━━━ INPUT MATERIAL ━━━
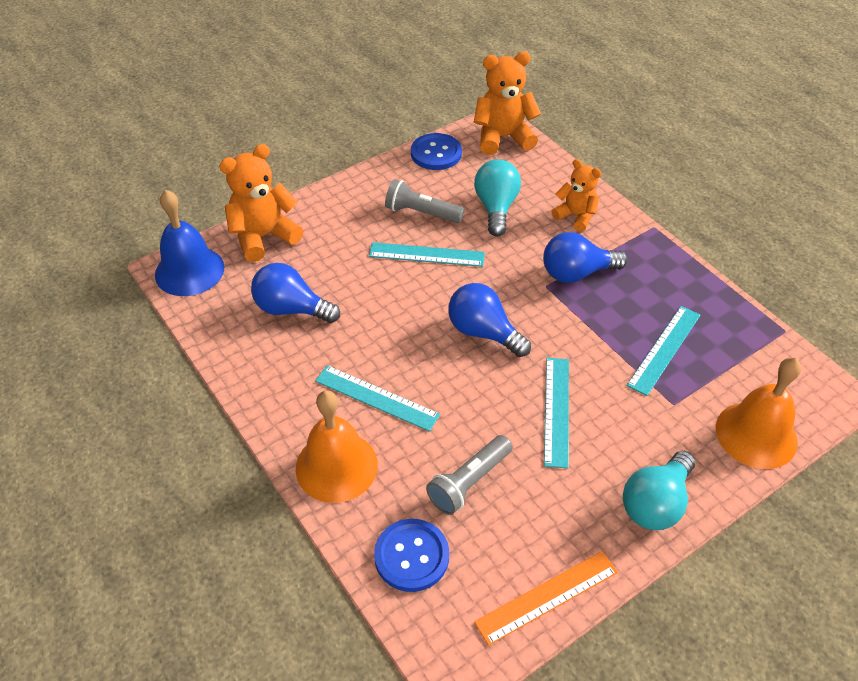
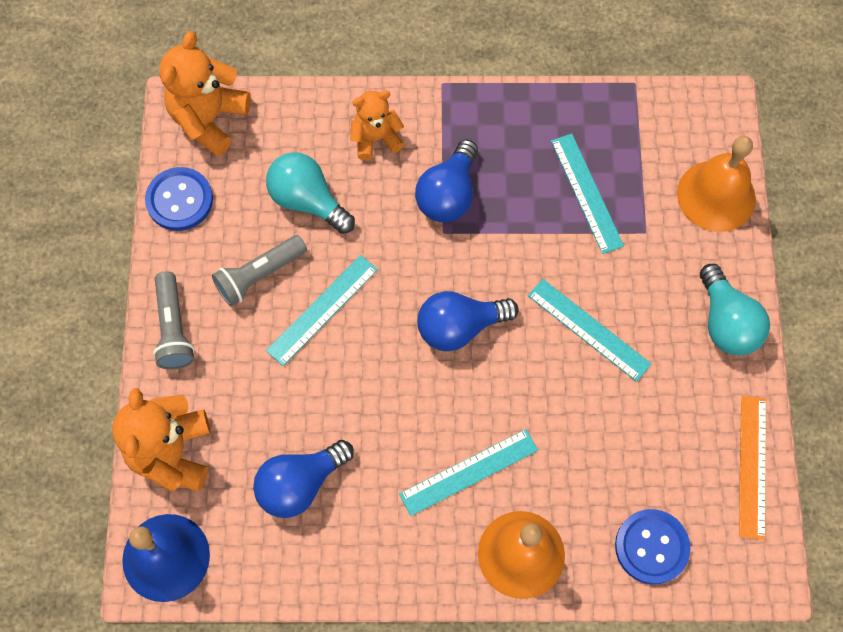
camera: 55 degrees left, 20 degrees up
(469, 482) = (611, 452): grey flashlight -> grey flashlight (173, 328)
━━━
━━━ INPUT MATERIAL ━━━
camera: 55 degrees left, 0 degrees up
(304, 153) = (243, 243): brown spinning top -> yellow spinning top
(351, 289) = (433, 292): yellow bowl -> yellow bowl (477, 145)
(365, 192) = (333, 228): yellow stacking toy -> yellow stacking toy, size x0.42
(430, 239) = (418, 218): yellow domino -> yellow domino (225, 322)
━━━
**WORK REQUIRED**
Write out every line in the data that holds the string "degrees".

**RESULT FOR THIS EXERCISE**
camera: 55 degrees left, 20 degrees up
camera: 55 degrees left, 0 degrees up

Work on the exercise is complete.